=== Begin Enclosure ===

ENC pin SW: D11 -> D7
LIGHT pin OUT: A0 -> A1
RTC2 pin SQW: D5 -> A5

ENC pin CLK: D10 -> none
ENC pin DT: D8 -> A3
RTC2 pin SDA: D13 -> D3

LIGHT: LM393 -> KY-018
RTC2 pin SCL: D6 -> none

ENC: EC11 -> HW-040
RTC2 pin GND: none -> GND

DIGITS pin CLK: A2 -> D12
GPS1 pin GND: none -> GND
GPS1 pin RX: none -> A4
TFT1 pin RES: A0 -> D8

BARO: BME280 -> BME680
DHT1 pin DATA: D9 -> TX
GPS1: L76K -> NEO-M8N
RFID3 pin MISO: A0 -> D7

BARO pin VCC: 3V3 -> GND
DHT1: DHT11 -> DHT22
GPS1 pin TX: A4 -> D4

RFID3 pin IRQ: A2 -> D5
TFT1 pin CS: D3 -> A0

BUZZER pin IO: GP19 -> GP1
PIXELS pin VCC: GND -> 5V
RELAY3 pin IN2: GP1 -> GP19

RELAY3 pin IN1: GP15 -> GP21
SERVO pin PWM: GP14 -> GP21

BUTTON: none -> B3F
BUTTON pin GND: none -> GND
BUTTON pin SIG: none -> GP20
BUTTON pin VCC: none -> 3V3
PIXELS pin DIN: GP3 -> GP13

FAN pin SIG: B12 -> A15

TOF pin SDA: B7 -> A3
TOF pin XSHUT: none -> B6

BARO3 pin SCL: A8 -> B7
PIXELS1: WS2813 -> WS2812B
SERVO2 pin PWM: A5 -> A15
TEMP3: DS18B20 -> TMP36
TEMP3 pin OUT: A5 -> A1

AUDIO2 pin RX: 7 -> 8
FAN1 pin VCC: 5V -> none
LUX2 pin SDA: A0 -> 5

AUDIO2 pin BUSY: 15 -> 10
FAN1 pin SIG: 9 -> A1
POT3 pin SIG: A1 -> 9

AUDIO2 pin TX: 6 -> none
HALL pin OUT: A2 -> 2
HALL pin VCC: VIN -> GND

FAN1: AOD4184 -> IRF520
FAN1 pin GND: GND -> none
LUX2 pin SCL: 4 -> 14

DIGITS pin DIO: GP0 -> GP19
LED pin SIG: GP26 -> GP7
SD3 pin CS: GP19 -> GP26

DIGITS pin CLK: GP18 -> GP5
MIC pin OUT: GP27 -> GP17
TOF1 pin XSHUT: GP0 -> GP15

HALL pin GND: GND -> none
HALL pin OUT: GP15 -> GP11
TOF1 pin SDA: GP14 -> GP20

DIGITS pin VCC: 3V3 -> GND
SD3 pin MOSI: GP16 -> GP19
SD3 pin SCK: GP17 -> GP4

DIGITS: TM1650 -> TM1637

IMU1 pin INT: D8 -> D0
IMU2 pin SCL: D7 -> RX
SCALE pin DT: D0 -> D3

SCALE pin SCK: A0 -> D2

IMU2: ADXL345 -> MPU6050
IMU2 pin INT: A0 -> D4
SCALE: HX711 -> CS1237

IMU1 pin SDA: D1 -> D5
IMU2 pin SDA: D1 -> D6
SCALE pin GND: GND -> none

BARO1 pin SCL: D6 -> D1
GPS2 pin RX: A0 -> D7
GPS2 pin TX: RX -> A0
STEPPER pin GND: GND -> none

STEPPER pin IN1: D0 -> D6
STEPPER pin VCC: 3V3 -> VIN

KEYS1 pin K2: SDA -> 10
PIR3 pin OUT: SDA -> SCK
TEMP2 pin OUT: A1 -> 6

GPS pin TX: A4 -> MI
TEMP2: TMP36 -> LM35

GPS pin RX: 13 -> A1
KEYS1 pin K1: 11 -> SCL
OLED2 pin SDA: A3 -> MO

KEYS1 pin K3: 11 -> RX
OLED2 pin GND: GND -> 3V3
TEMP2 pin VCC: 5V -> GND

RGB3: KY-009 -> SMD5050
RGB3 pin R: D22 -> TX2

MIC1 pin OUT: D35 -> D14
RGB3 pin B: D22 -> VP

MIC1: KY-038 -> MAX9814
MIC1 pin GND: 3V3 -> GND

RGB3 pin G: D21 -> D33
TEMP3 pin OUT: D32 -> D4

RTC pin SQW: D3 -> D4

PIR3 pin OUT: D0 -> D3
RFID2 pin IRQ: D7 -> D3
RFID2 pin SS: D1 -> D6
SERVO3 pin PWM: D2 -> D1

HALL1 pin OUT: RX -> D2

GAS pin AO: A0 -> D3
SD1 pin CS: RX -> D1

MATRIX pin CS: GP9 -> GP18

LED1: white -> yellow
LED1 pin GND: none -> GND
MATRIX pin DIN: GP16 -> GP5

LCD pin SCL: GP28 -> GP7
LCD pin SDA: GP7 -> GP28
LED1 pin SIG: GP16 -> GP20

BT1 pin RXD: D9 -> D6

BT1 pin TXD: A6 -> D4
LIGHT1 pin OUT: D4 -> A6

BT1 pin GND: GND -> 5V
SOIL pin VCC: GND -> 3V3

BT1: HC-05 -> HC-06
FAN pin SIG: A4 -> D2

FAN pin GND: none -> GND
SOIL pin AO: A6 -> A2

=== End Enclosure ===

YOUR GOAL:
Above are the records; repeat exactly the lines from the one holding "RTC2 pin SCL: D6 -> none" down to the one holding "DHT1: DHT11 -> DHT22", end lines included.

ANSWER BOX:
RTC2 pin SCL: D6 -> none

ENC: EC11 -> HW-040
RTC2 pin GND: none -> GND

DIGITS pin CLK: A2 -> D12
GPS1 pin GND: none -> GND
GPS1 pin RX: none -> A4
TFT1 pin RES: A0 -> D8

BARO: BME280 -> BME680
DHT1 pin DATA: D9 -> TX
GPS1: L76K -> NEO-M8N
RFID3 pin MISO: A0 -> D7

BARO pin VCC: 3V3 -> GND
DHT1: DHT11 -> DHT22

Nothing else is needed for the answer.